> _Stored items_
- - - - - - -

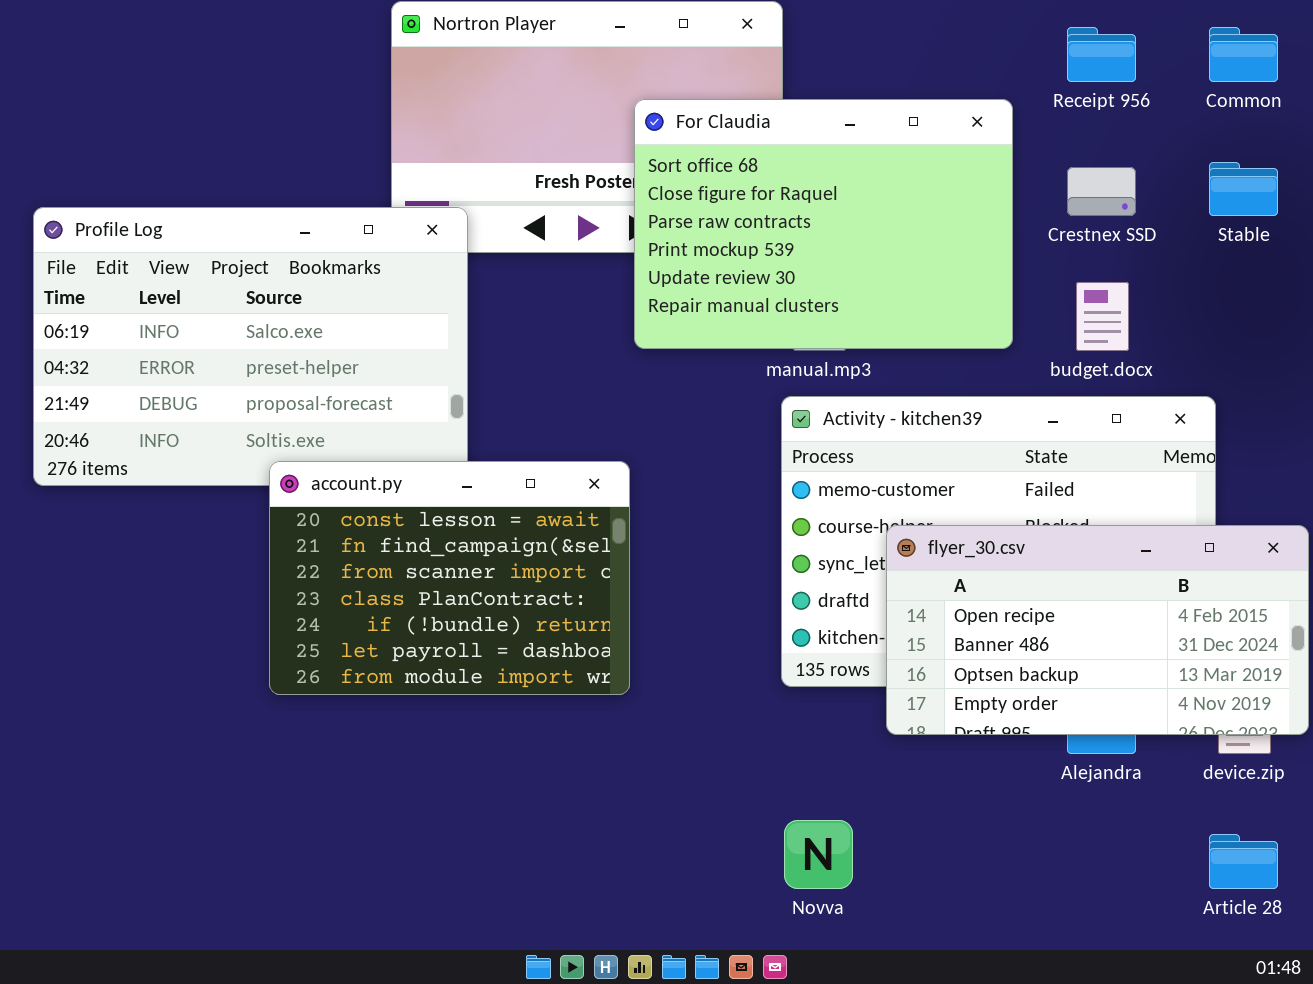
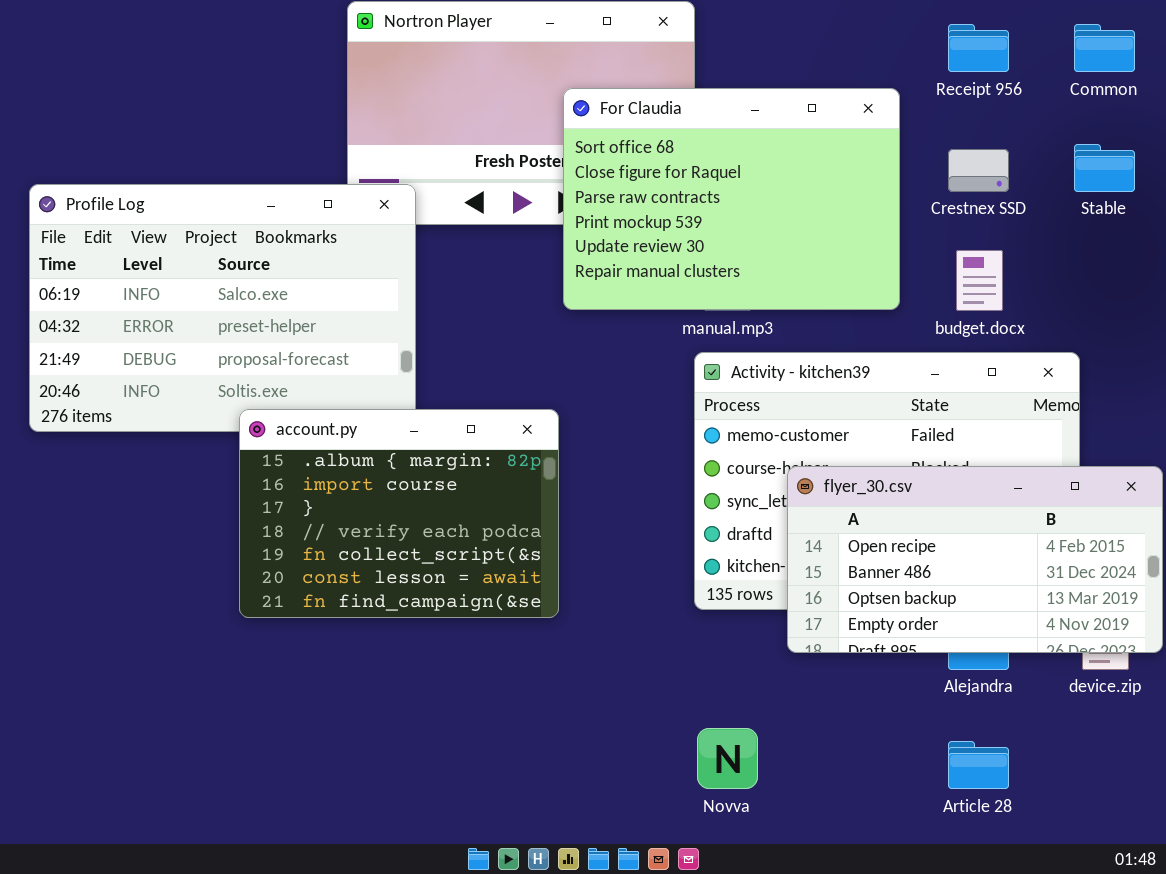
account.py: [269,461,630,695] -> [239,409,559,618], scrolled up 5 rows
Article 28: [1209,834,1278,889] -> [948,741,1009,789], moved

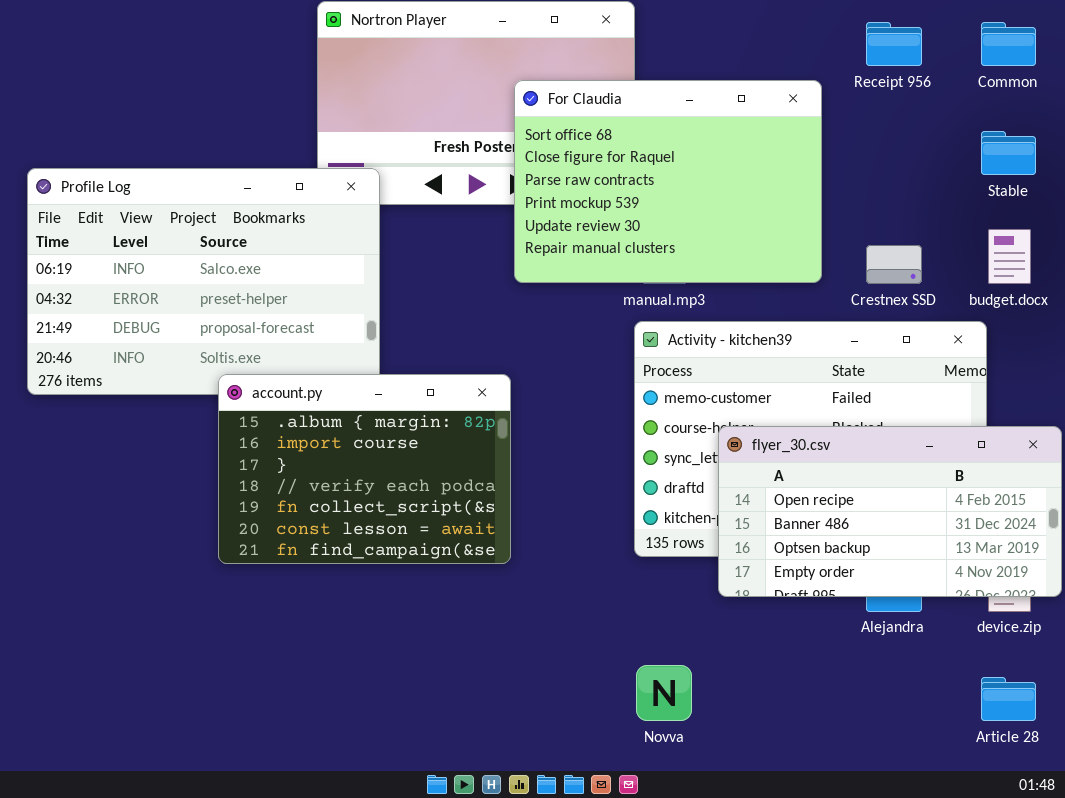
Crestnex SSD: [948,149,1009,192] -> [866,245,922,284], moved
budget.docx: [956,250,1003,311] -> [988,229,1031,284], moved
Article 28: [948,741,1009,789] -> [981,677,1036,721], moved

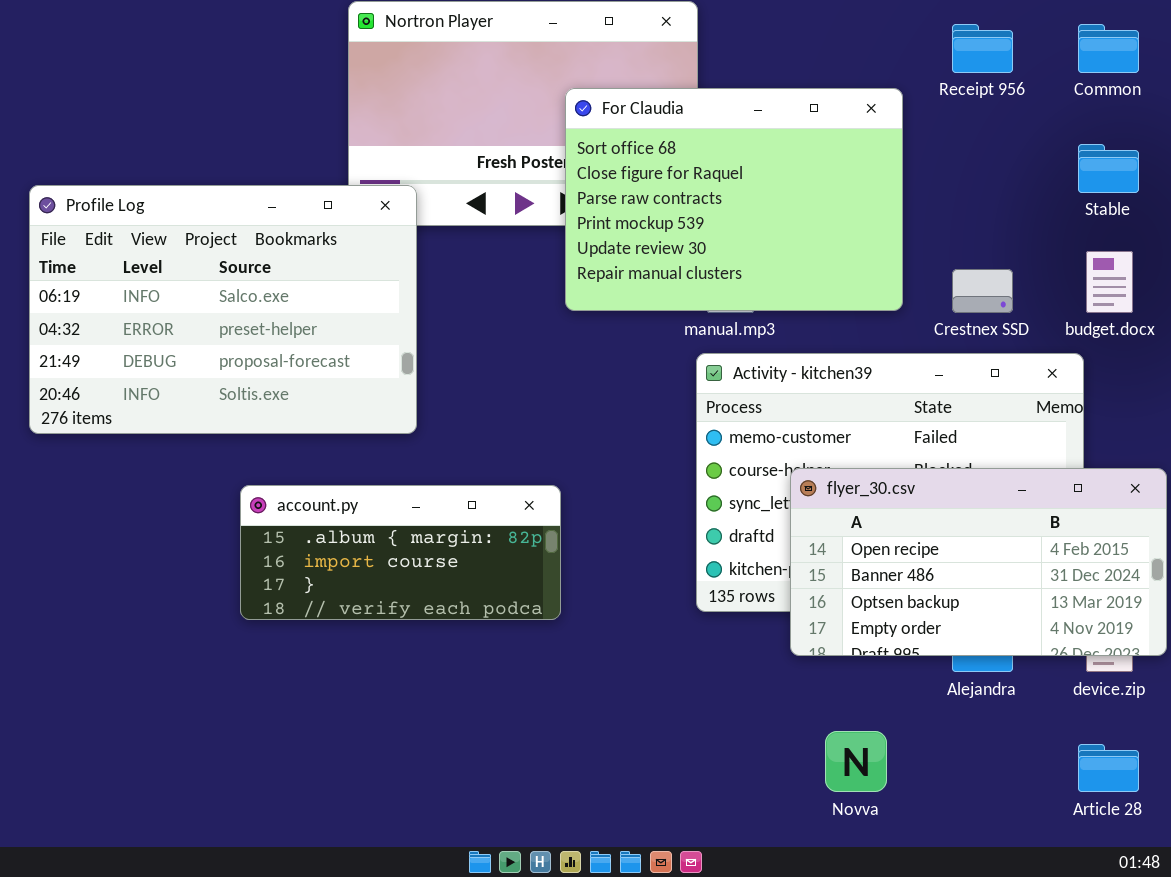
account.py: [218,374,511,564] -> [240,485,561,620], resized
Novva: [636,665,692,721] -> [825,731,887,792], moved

- - - - - - -

> _Exercise objective_
Reproduce all the entries above exactly. Include no images.

> _Answer area_
account.py: [269,461,630,695] -> [239,409,559,618], scrolled up 5 rows
Article 28: [1209,834,1278,889] -> [948,741,1009,789], moved

Crestnex SSD: [948,149,1009,192] -> [866,245,922,284], moved
budget.docx: [956,250,1003,311] -> [988,229,1031,284], moved
Article 28: [948,741,1009,789] -> [981,677,1036,721], moved

account.py: [218,374,511,564] -> [240,485,561,620], resized
Novva: [636,665,692,721] -> [825,731,887,792], moved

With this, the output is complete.